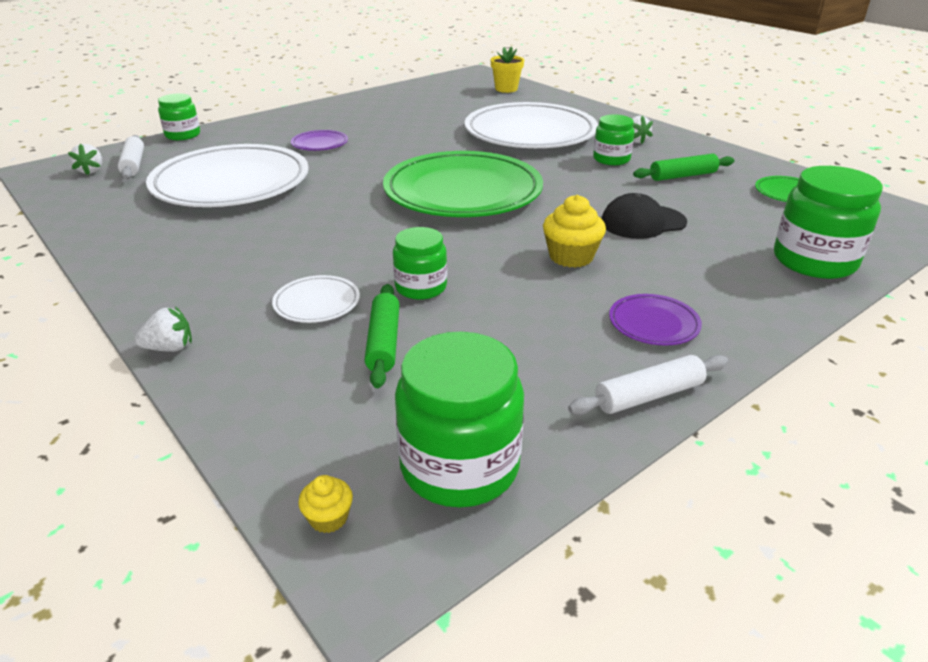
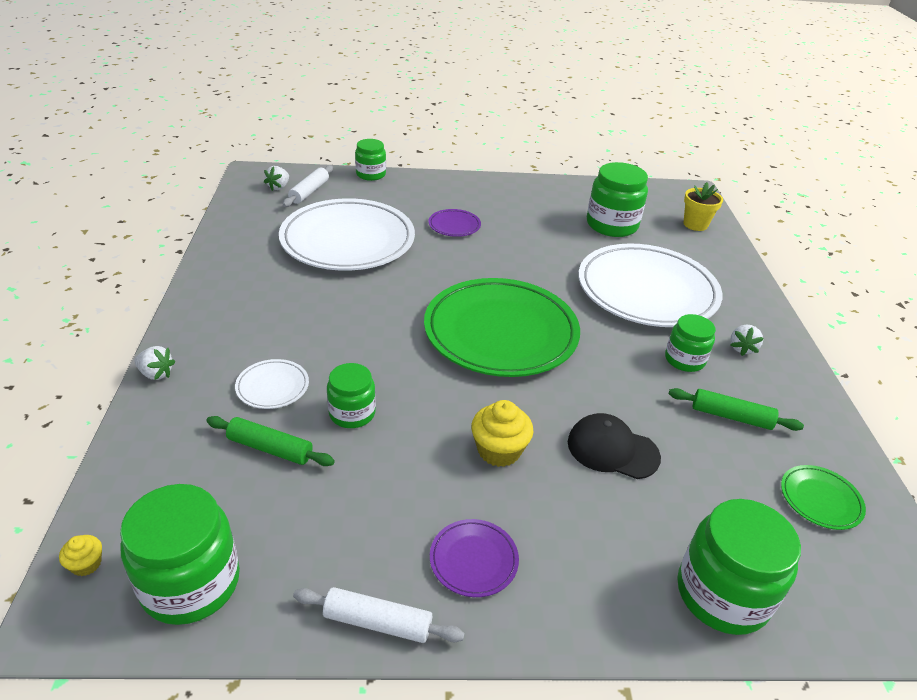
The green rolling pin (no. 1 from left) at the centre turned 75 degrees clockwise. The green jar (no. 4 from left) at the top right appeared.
==
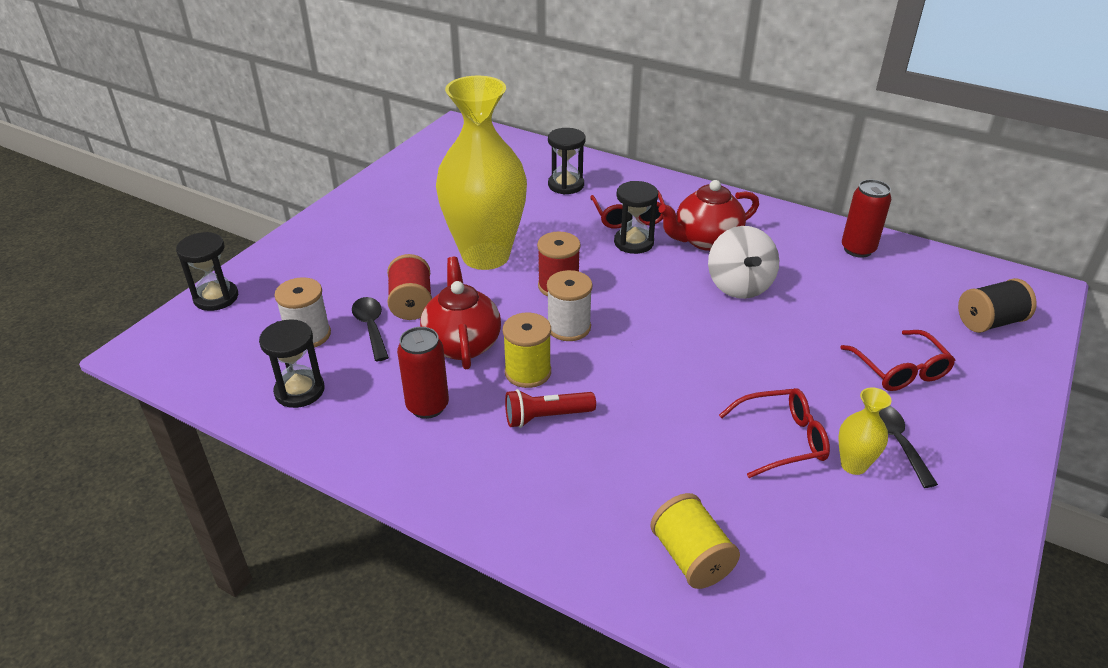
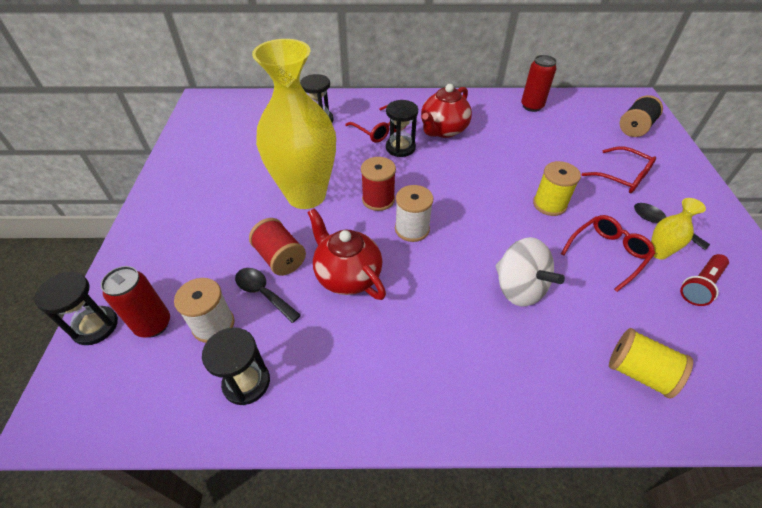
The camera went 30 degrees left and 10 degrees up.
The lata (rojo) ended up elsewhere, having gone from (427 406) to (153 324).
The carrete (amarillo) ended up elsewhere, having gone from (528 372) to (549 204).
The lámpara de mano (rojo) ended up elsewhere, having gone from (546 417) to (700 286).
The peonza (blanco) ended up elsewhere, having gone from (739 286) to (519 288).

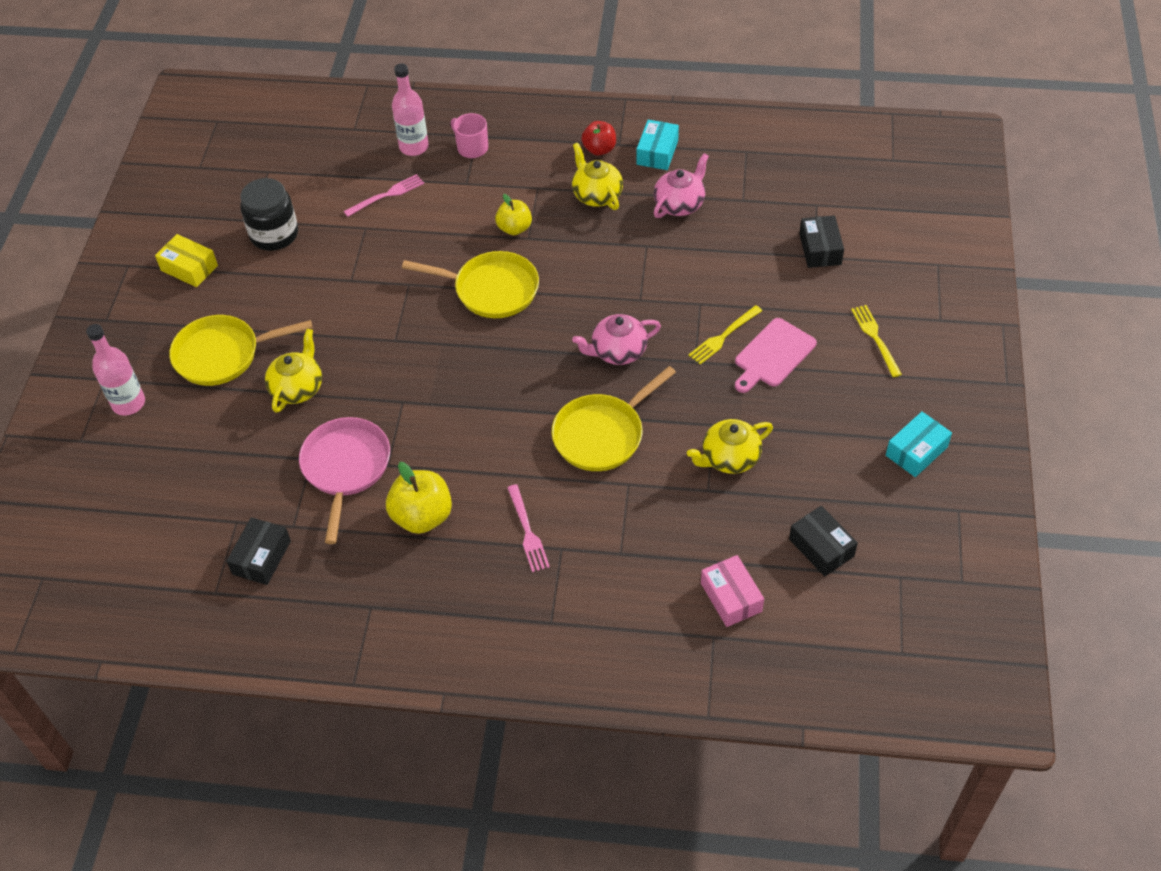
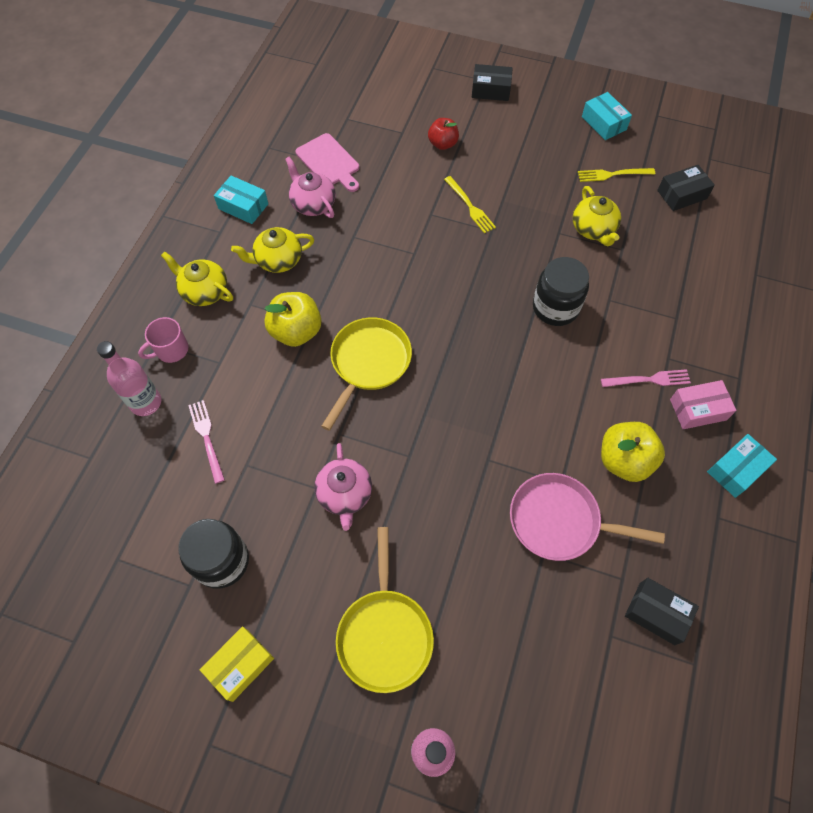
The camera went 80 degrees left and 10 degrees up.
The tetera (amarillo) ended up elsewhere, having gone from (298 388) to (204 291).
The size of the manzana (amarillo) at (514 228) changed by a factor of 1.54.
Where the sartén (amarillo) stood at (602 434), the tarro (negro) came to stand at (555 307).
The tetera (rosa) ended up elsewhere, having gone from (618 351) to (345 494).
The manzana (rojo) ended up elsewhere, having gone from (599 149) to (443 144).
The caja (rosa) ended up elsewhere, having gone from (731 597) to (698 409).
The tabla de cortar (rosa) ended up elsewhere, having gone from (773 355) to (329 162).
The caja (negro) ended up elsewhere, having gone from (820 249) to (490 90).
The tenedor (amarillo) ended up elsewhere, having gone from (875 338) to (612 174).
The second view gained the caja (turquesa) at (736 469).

**Task to carry out:**
What you return must be an exact retyping of the lines above starting at the line with "The camera went 30" and ending at the line with "The carrete (amarillo)", and nothing besides.

**Exercise result:**
The camera went 30 degrees left and 10 degrees up.
The lata (rojo) ended up elsewhere, having gone from (427 406) to (153 324).
The carrete (amarillo) ended up elsewhere, having gone from (528 372) to (549 204).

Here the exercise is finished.